**WORK REQUEST**
First find the line with "repainted: paint brush/red", then reproduce it and all following lines of the data to the end, exactly and with no pictures, adding nothing.

**SUPPLIED DATA**

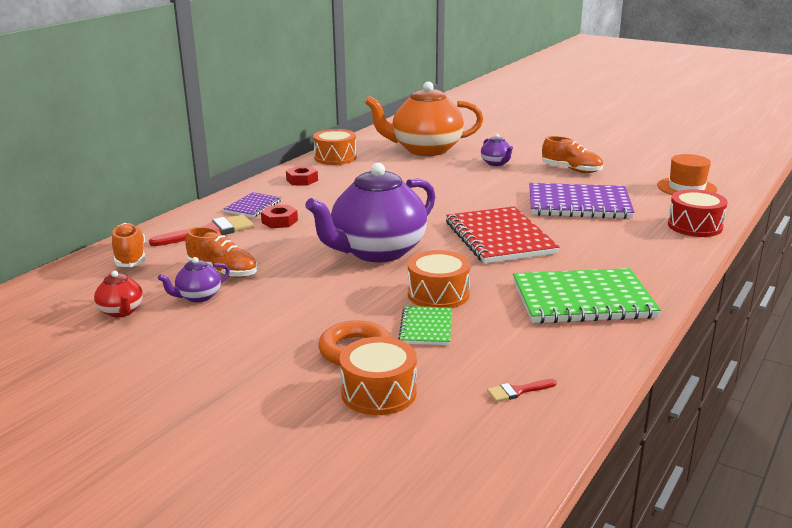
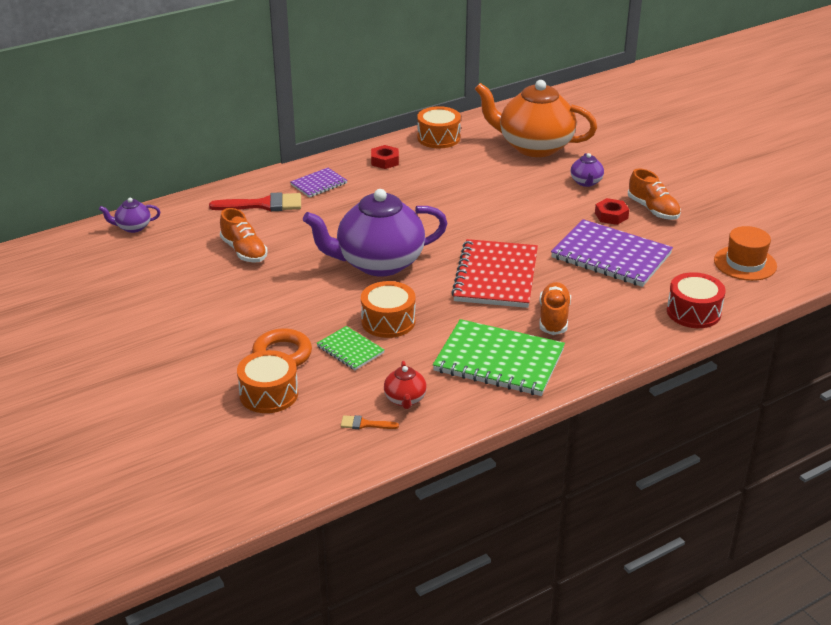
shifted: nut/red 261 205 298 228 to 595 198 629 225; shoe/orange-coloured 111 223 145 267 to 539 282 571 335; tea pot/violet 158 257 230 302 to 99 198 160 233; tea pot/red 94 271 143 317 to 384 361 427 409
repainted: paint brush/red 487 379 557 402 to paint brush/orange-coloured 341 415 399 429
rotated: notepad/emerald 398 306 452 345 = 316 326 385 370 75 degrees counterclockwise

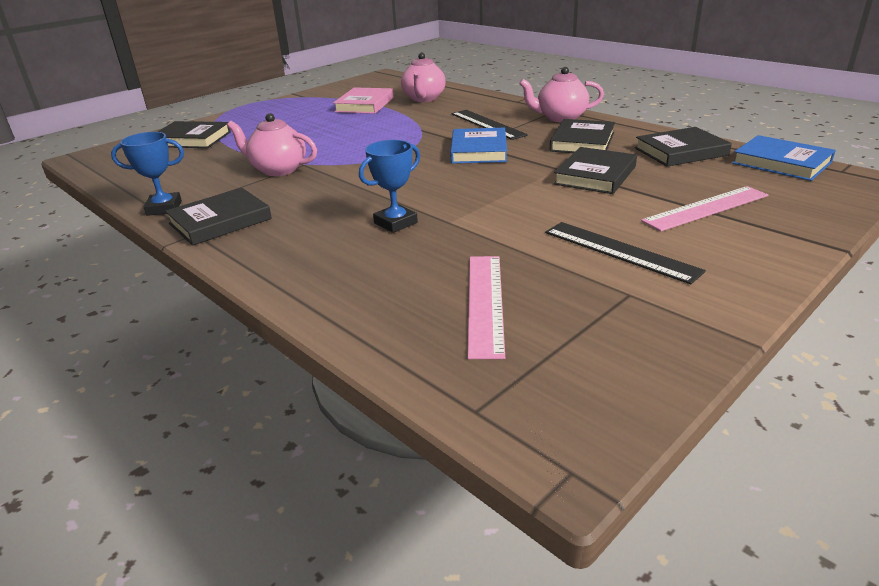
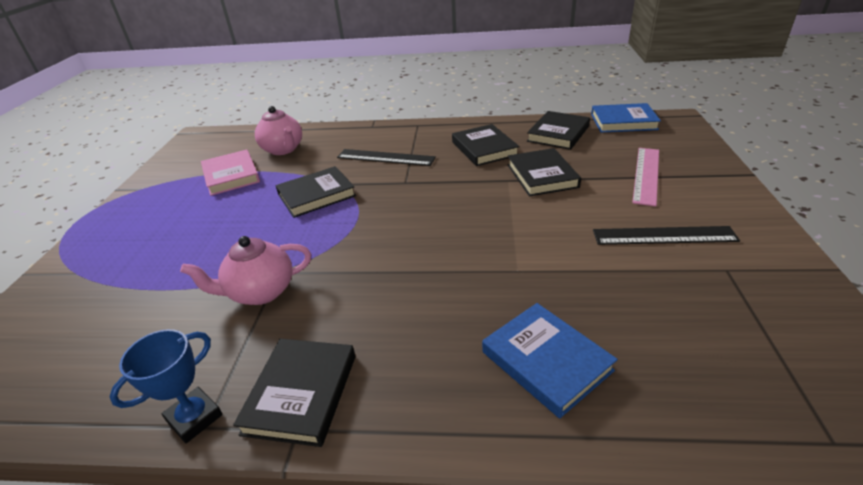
gone: tea pot/pink 519 67 604 122; prize cup/royal blue 359 140 420 233; measuring stick/pink 468 256 505 359
shifted: hardback/ebony 157 121 231 148 to 276 166 356 218; hardback/royal blue 450 128 507 164 to 482 303 618 418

**ANSWER BOX**
repainted: paint brush/red 487 379 557 402 to paint brush/orange-coloured 341 415 399 429
rotated: notepad/emerald 398 306 452 345 = 316 326 385 370 75 degrees counterclockwise

gone: tea pot/pink 519 67 604 122; prize cup/royal blue 359 140 420 233; measuring stick/pink 468 256 505 359
shifted: hardback/ebony 157 121 231 148 to 276 166 356 218; hardback/royal blue 450 128 507 164 to 482 303 618 418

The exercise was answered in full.